= Beginning of Section =

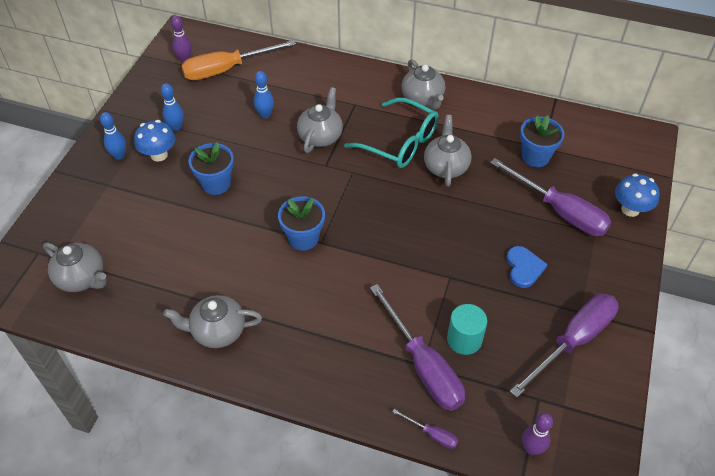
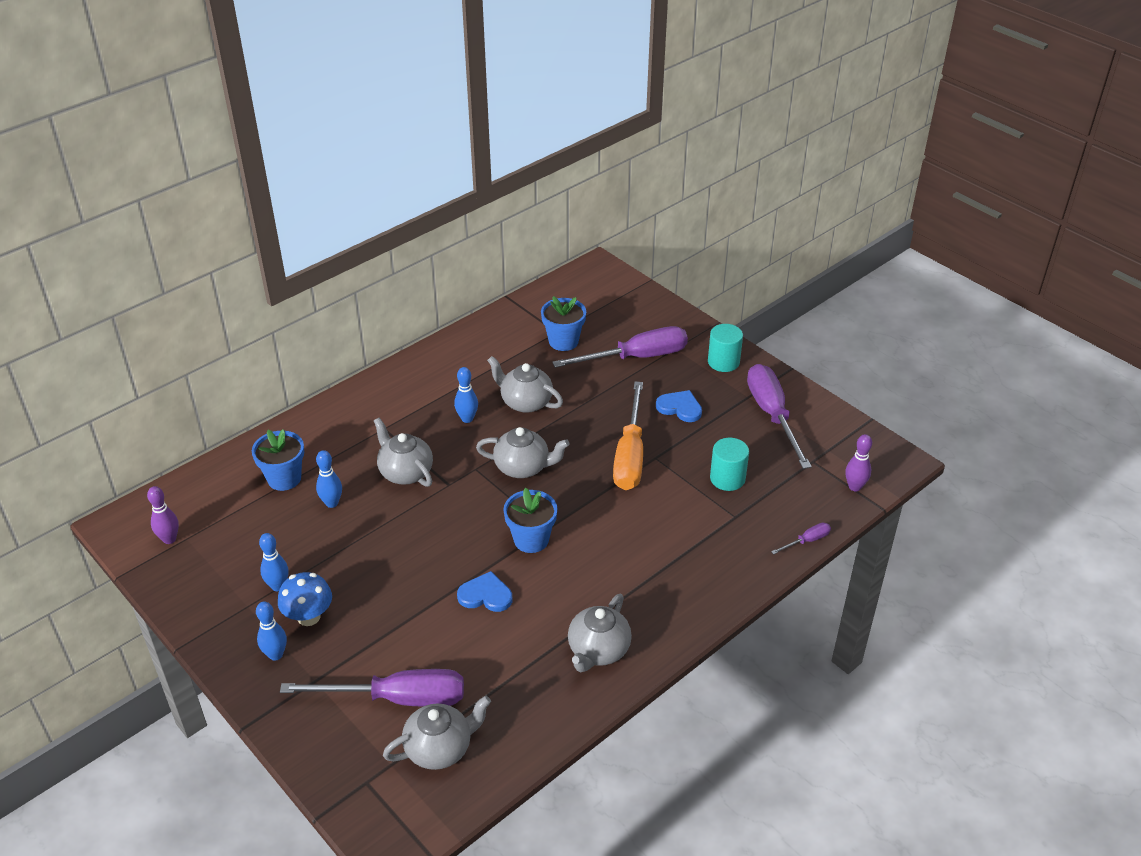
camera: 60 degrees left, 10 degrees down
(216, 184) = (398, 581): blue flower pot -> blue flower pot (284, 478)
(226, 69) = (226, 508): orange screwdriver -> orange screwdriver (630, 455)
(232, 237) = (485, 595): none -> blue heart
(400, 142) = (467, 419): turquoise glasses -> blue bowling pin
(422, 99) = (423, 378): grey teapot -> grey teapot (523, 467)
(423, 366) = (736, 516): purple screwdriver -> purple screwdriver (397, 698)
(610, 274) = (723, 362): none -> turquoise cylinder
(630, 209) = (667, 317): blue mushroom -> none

= End of Section =

Copy exactly the lines from the one with "(216, 184) = (398, 581): blue" through the last line of the material, keeping both ends.

(216, 184) = (398, 581): blue flower pot -> blue flower pot (284, 478)
(226, 69) = (226, 508): orange screwdriver -> orange screwdriver (630, 455)
(232, 237) = (485, 595): none -> blue heart
(400, 142) = (467, 419): turquoise glasses -> blue bowling pin
(422, 99) = (423, 378): grey teapot -> grey teapot (523, 467)
(423, 366) = (736, 516): purple screwdriver -> purple screwdriver (397, 698)
(610, 274) = (723, 362): none -> turquoise cylinder
(630, 209) = (667, 317): blue mushroom -> none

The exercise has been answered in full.